#### Work to be completed:
Starting at the line that contains "(411, 338) = (203, 237): purple", write out each line exactly through the last one in the material below, and nothing more; omit all pictures.

(Records to use begins)

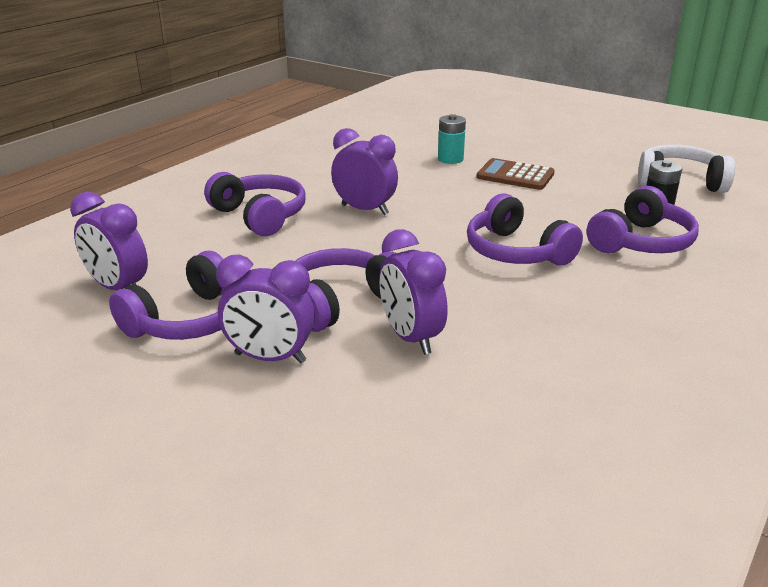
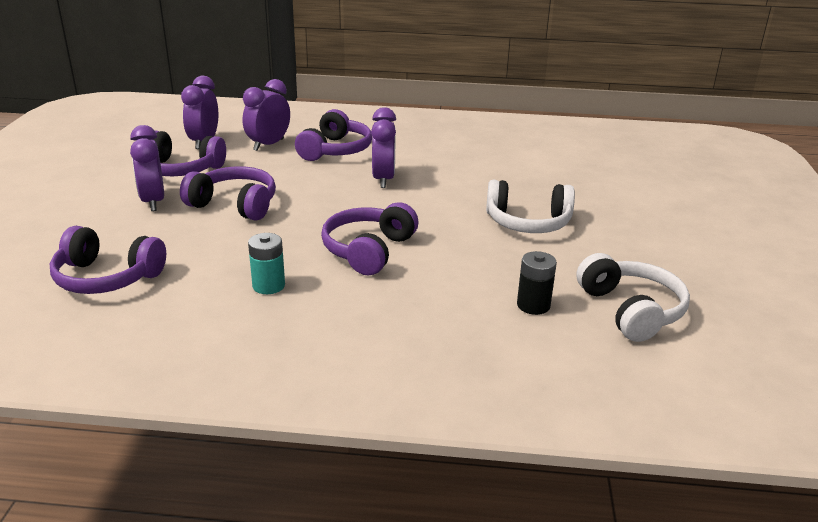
camera: 60 degrees right, 0 degrees up
(411, 338) = (203, 237): purple clock -> purple clock (268, 145)
(450, 159) = (527, 188): turquoise battery -> turquoise battery (268, 285)
(515, 176) = (528, 222): brown calculator -> white headphones
(641, 242) = (447, 305): purple headphones -> purple headphones (107, 278)

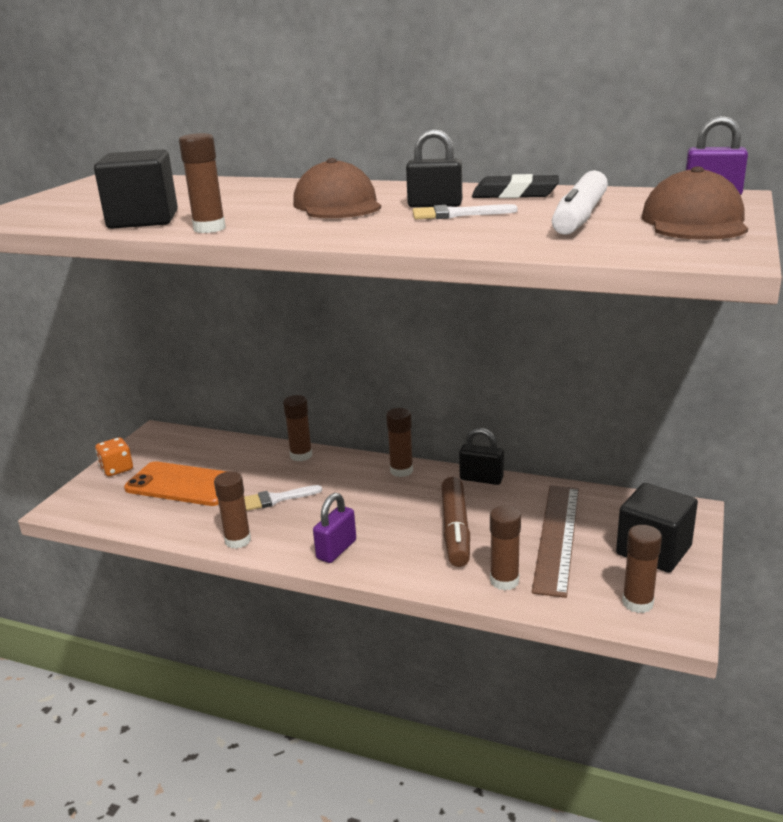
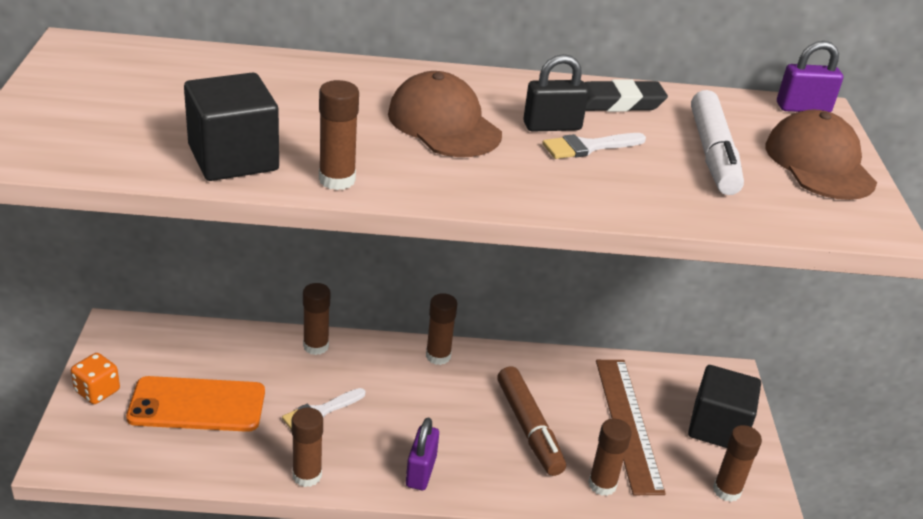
camera: 25 degrees left, 10 degrees up
(481, 479) = (525, 358): black padlock -> none

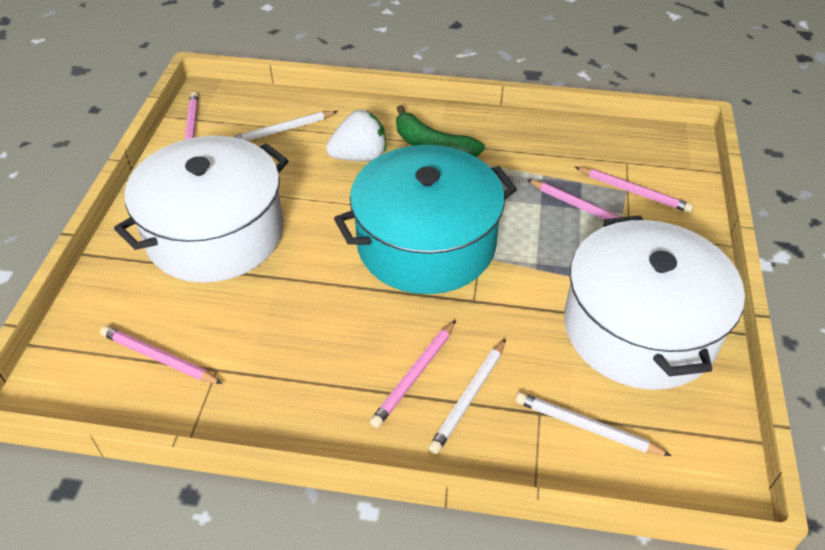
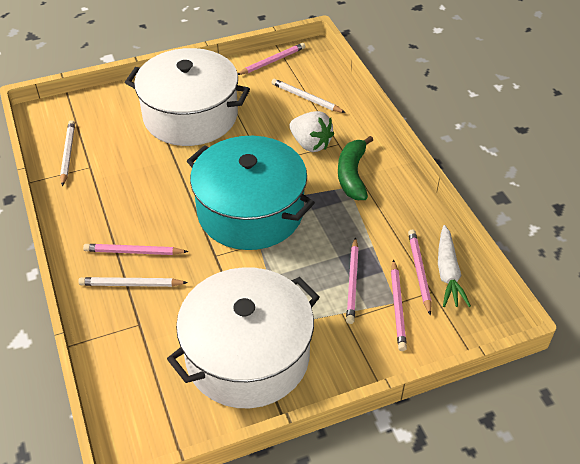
camera: 60 degrees right, 0 degrees up
(159, 358) = (84, 141): pink pencil -> pink pencil (419, 271)
(586, 427) = (140, 353): white pencil -> white pencil (68, 154)
(610, 142) = (448, 273): none -> white carrot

(Records to use ends)

#### Answer section:
(411, 338) = (203, 237): purple clock -> purple clock (268, 145)
(450, 159) = (527, 188): turquoise battery -> turquoise battery (268, 285)
(515, 176) = (528, 222): brown calculator -> white headphones
(641, 242) = (447, 305): purple headphones -> purple headphones (107, 278)

camera: 25 degrees left, 10 degrees up
(481, 479) = (525, 358): black padlock -> none

camera: 60 degrees right, 0 degrees up
(159, 358) = (84, 141): pink pencil -> pink pencil (419, 271)
(586, 427) = (140, 353): white pencil -> white pencil (68, 154)
(610, 142) = (448, 273): none -> white carrot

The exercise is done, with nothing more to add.